---------- Data to process ----------
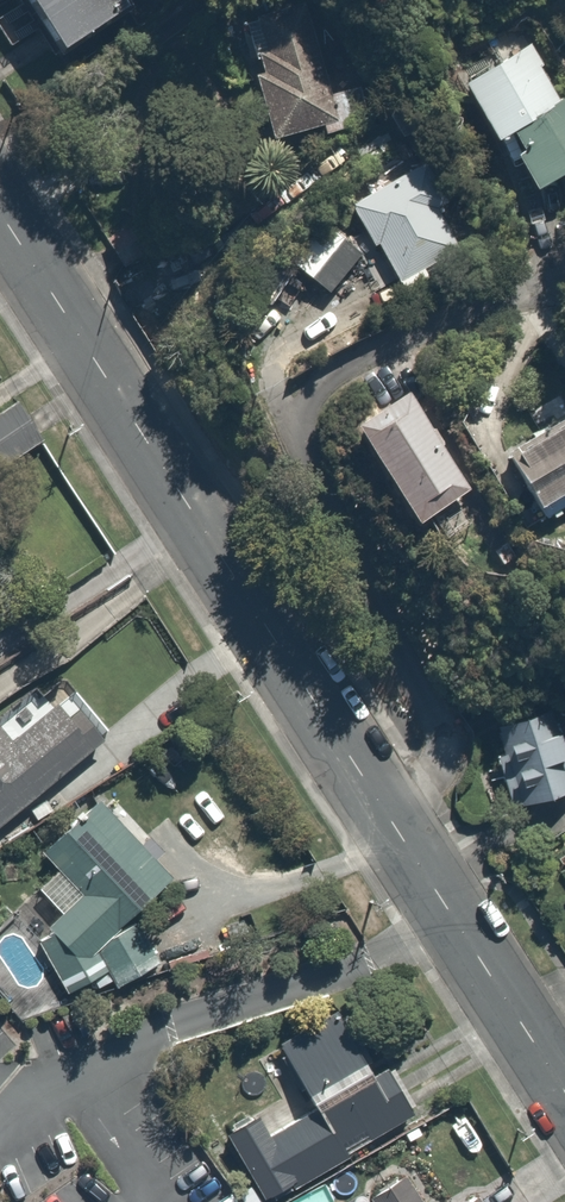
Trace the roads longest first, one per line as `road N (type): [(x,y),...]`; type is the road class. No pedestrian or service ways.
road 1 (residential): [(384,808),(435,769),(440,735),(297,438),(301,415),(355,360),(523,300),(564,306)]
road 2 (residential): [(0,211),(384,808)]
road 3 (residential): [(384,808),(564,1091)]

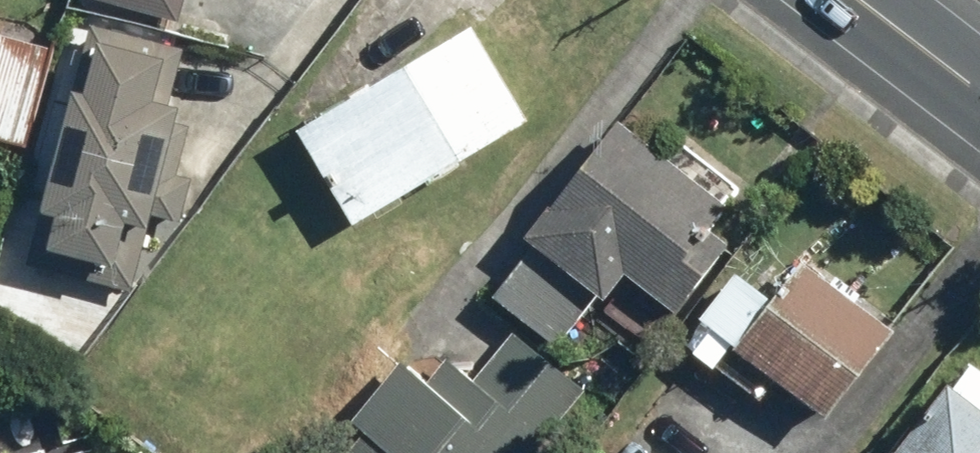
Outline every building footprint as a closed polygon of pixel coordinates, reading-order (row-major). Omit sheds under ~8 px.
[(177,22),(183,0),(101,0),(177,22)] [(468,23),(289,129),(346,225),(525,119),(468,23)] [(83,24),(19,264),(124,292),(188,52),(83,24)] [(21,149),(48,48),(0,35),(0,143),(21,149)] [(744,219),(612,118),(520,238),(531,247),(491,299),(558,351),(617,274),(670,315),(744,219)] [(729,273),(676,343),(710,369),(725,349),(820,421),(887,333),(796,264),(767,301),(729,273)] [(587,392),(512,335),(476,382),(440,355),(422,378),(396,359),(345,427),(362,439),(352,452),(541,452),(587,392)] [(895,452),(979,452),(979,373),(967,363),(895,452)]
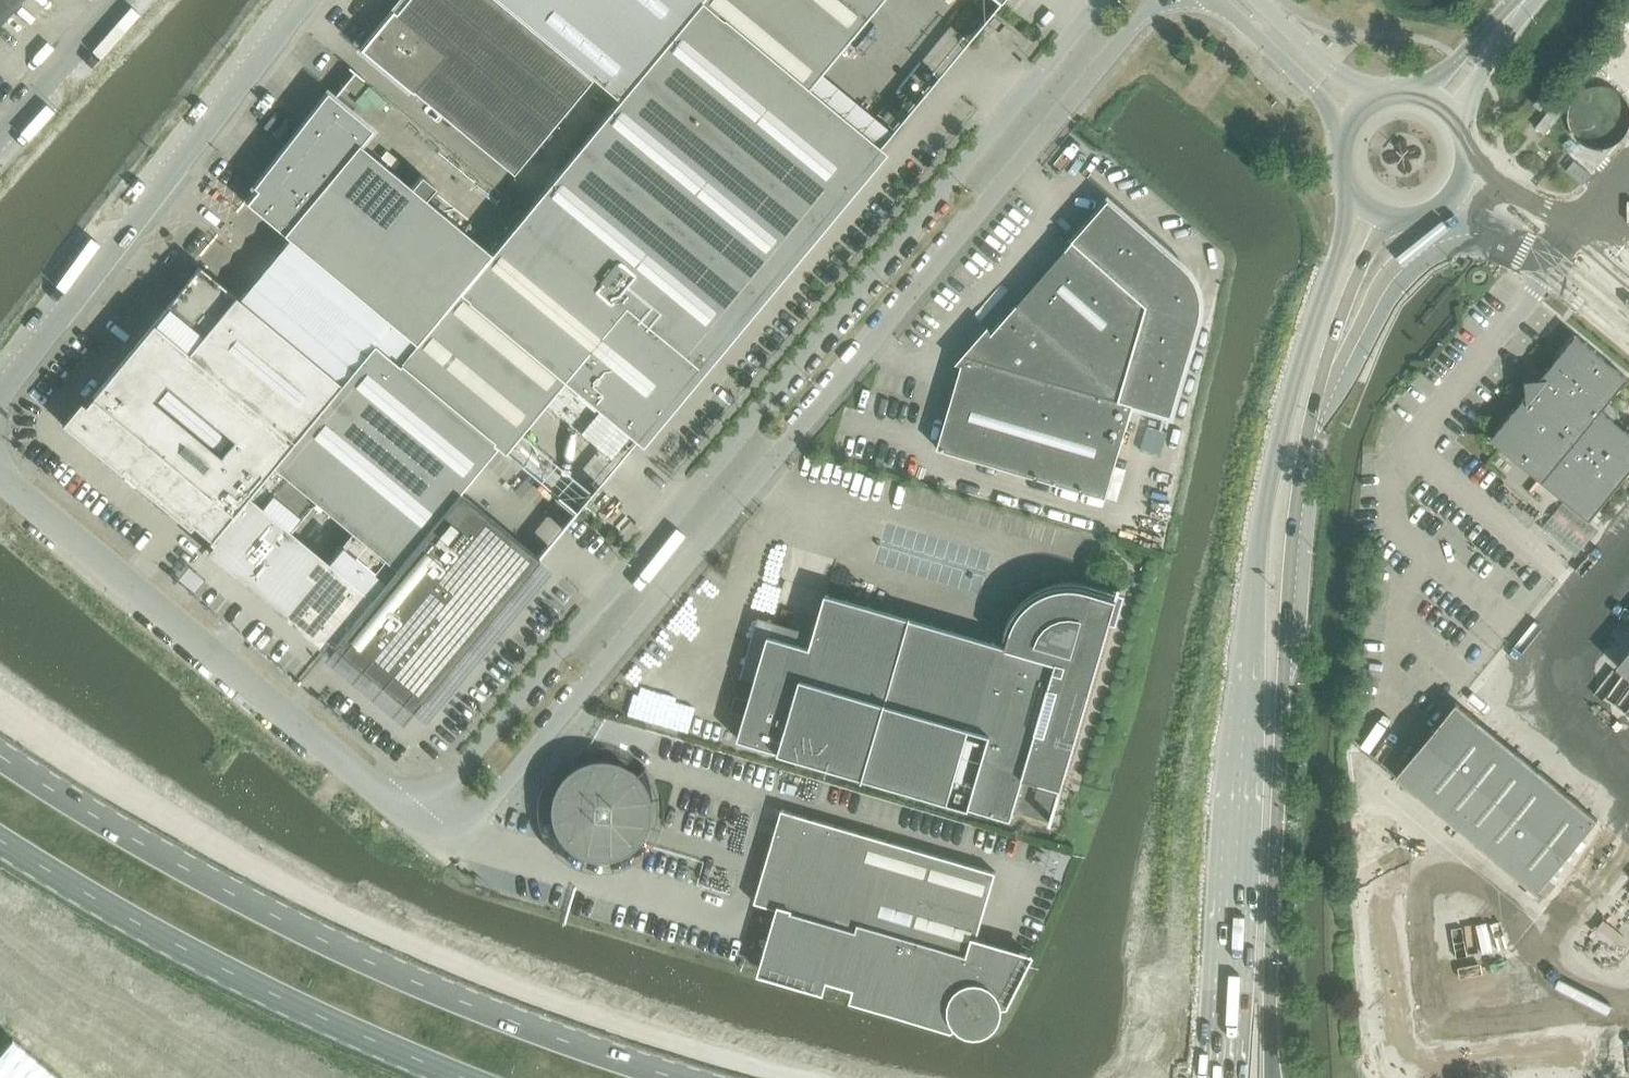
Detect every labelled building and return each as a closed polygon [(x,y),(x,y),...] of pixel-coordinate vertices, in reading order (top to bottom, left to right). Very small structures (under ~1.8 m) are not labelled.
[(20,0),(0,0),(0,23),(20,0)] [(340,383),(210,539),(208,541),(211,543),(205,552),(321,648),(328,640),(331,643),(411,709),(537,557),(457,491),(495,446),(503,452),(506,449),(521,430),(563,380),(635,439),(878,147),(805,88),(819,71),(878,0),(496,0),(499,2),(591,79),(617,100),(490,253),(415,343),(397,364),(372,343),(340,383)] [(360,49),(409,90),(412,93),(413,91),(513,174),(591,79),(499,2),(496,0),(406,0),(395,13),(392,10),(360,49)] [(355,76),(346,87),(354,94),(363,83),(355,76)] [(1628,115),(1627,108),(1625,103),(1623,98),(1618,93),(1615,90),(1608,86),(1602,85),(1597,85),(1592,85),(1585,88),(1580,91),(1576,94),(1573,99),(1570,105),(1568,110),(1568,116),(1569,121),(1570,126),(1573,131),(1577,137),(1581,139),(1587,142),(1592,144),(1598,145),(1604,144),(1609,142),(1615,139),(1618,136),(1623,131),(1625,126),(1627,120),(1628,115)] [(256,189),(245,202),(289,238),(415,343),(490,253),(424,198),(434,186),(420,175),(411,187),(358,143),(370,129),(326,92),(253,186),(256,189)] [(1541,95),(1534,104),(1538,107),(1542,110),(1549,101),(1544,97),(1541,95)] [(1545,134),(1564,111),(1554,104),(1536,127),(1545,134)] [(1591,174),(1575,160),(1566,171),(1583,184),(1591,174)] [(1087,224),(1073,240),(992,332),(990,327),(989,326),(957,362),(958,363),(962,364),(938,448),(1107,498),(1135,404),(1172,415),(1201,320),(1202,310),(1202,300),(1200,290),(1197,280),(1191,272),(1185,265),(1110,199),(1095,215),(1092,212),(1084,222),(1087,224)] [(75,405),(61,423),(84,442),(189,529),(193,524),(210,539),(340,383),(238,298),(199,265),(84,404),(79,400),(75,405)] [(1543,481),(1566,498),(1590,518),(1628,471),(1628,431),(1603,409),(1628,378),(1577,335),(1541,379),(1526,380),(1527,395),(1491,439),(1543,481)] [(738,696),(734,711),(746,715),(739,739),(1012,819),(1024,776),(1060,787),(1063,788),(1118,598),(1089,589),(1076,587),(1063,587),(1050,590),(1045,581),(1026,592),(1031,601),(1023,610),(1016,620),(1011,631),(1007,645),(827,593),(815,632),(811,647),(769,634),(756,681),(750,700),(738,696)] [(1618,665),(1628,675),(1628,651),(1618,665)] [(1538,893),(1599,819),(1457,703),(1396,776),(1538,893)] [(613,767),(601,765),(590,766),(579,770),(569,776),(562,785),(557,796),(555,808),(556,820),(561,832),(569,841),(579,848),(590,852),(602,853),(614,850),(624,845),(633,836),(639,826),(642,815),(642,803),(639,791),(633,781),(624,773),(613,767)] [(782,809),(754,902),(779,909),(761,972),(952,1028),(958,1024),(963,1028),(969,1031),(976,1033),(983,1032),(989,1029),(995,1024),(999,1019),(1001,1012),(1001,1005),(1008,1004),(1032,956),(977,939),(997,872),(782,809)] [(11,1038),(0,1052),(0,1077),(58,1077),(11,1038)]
----------
» **Assigned task**:
Among the lines above, find those containing the word "order" and copy each.

» **The answer**:
Outline every building footprint as a closed polygon of pixel coordinates, reading-order (row-major). Omit sheds under ~8 px.
Detect every labelled building and return each as a closed polygon [(x,y),(x,y),...] of pixel-coordinate vertices, in reading order (top to bottom, left to right). Very small structures (under ~1.8 m) are not labelled.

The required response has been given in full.